● **Work required**
Could you copy every line of the data that contains "none"?

● **Data provided**
****************

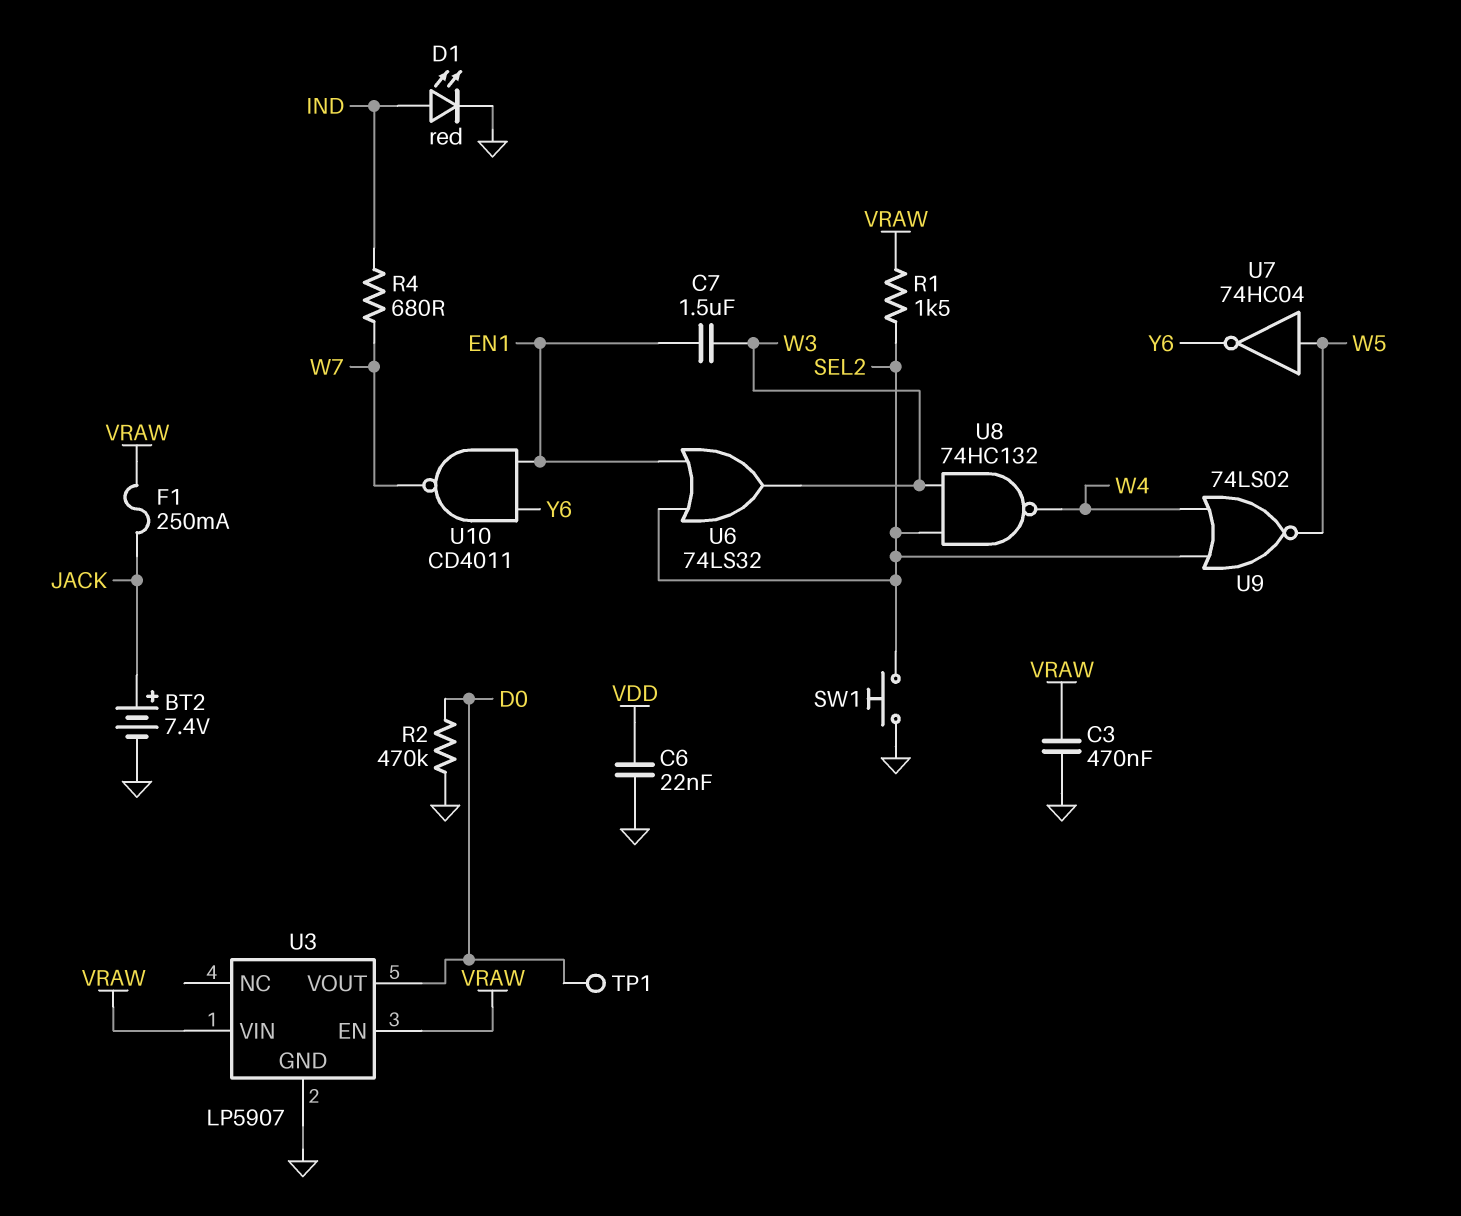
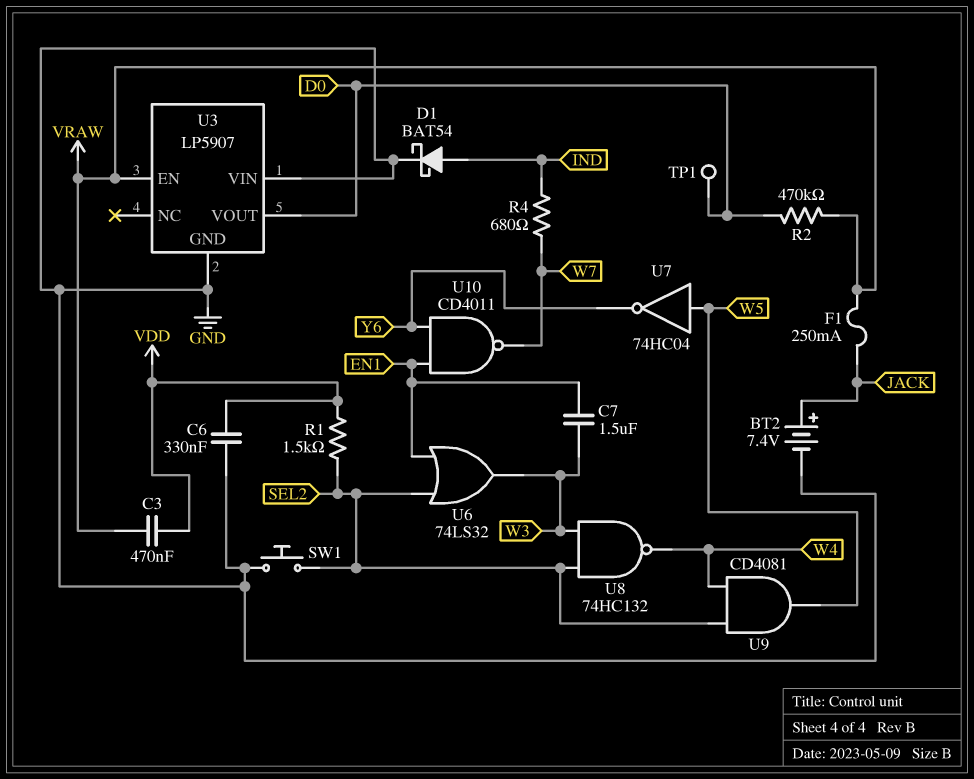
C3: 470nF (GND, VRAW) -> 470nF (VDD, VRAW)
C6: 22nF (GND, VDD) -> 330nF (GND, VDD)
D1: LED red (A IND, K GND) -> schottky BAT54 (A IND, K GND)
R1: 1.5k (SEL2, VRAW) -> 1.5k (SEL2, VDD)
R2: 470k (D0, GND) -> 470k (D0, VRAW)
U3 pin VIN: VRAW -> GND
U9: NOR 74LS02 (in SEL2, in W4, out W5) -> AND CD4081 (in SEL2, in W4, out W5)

****************

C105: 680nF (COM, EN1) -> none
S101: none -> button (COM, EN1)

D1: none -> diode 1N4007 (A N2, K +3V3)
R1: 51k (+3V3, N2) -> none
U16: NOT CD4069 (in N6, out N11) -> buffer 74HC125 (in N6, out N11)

****************

● **Exercise output**
C105: 680nF (COM, EN1) -> none
S101: none -> button (COM, EN1)
D1: none -> diode 1N4007 (A N2, K +3V3)
R1: 51k (+3V3, N2) -> none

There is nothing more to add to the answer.